▶ _Entries supplied_
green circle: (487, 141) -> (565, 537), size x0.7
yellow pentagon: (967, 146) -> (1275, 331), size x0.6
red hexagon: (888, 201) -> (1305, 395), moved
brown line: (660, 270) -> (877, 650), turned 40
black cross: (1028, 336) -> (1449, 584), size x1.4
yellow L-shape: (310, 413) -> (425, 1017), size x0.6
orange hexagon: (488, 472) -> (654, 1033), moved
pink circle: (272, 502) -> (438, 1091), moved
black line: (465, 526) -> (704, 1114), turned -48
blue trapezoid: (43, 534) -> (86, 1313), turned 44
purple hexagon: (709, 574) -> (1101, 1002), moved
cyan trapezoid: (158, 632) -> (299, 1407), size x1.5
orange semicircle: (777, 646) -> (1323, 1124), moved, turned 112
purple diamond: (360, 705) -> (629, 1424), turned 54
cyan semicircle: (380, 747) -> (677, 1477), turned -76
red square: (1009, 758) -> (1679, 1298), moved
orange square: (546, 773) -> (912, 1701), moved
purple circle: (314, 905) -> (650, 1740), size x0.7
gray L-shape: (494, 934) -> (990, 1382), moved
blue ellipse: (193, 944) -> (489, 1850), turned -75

* * *

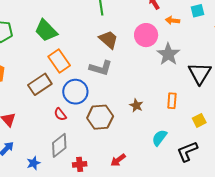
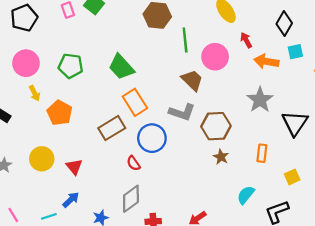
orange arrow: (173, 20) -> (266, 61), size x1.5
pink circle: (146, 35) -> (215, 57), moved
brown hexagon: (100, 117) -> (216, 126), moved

▶ _Assignment_
Filter the lines above, keeping and copying those that contain "shape".

▶ _Written response_
yellow L-shape: (310, 413) -> (425, 1017), size x0.6
gray L-shape: (494, 934) -> (990, 1382), moved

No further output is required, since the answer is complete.